**What you will do**
Report the number of lines below in which the word "pink" occurs. Nothing else is needed.

**Source records**

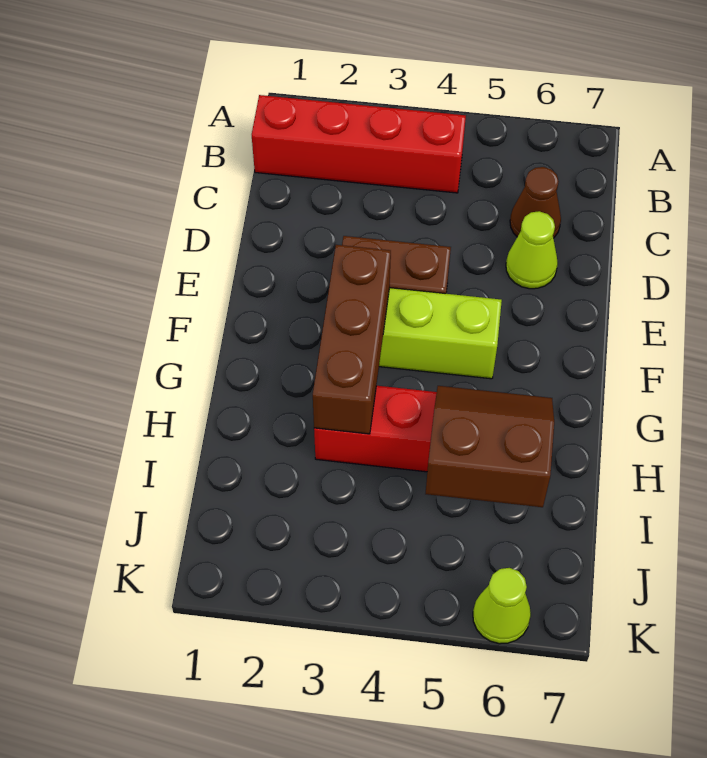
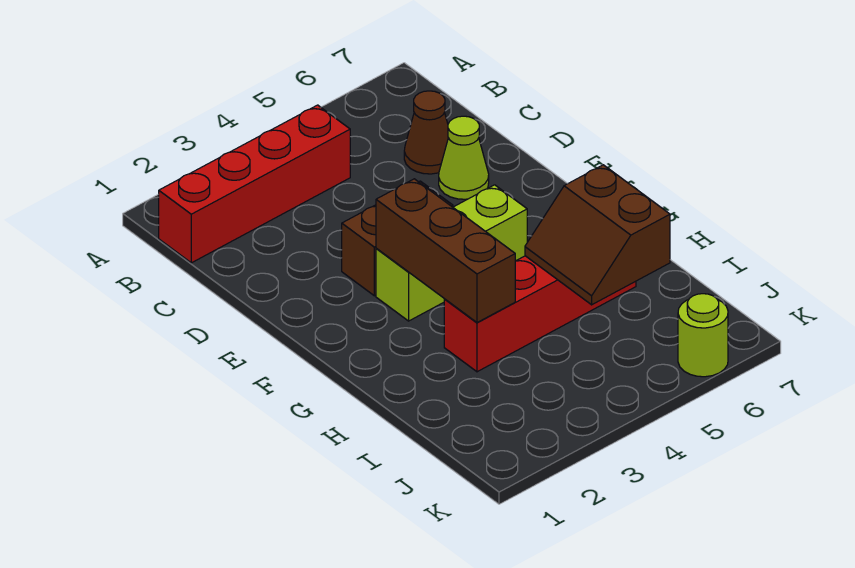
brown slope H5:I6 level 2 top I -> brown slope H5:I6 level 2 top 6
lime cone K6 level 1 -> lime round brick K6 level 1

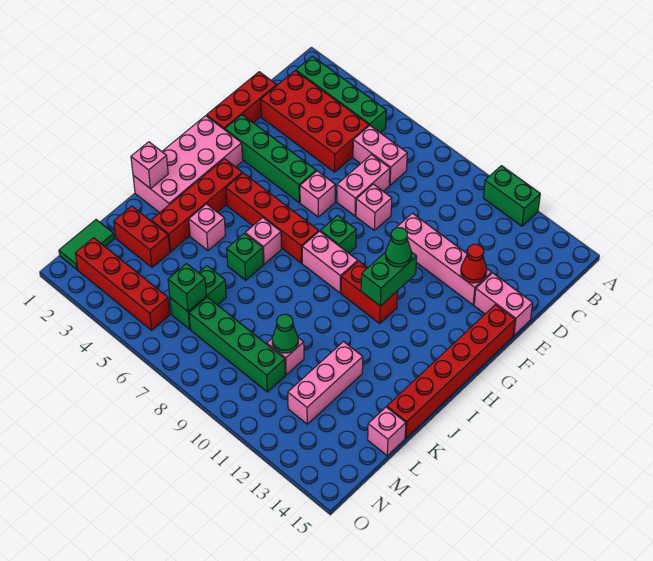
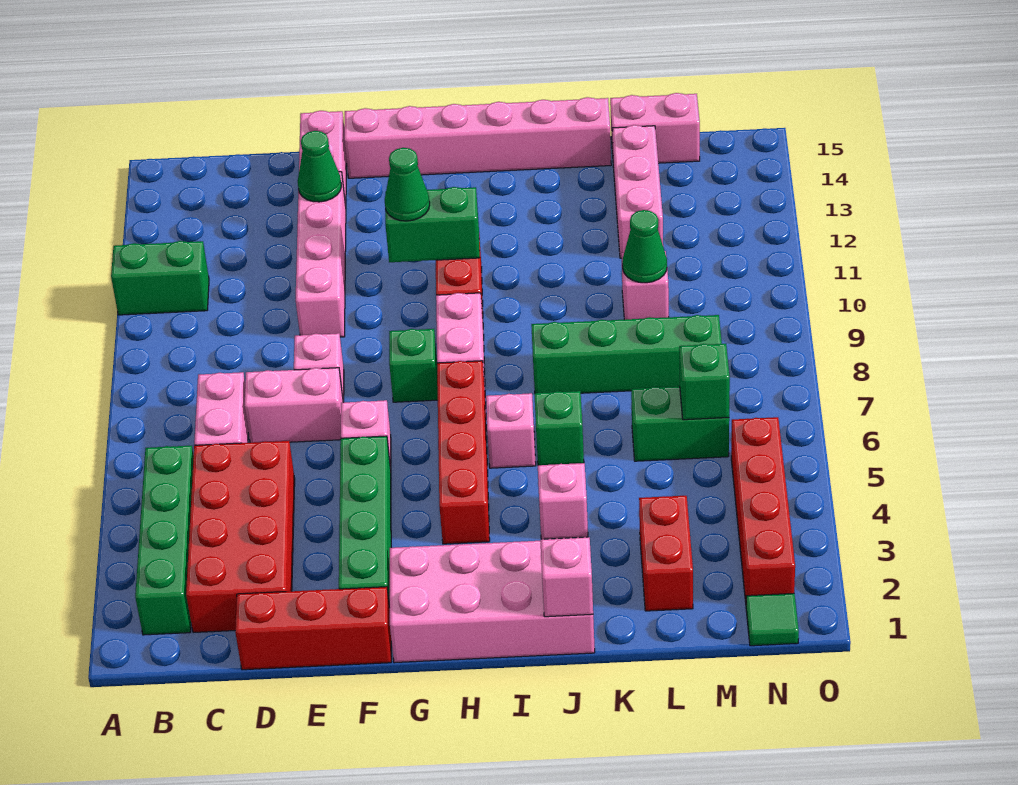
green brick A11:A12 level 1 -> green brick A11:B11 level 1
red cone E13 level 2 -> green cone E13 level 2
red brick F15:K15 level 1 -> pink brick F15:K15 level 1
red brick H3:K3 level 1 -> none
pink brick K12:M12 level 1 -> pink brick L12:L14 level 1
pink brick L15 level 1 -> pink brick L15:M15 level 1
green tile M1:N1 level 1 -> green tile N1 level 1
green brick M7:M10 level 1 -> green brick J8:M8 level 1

**Task output**
3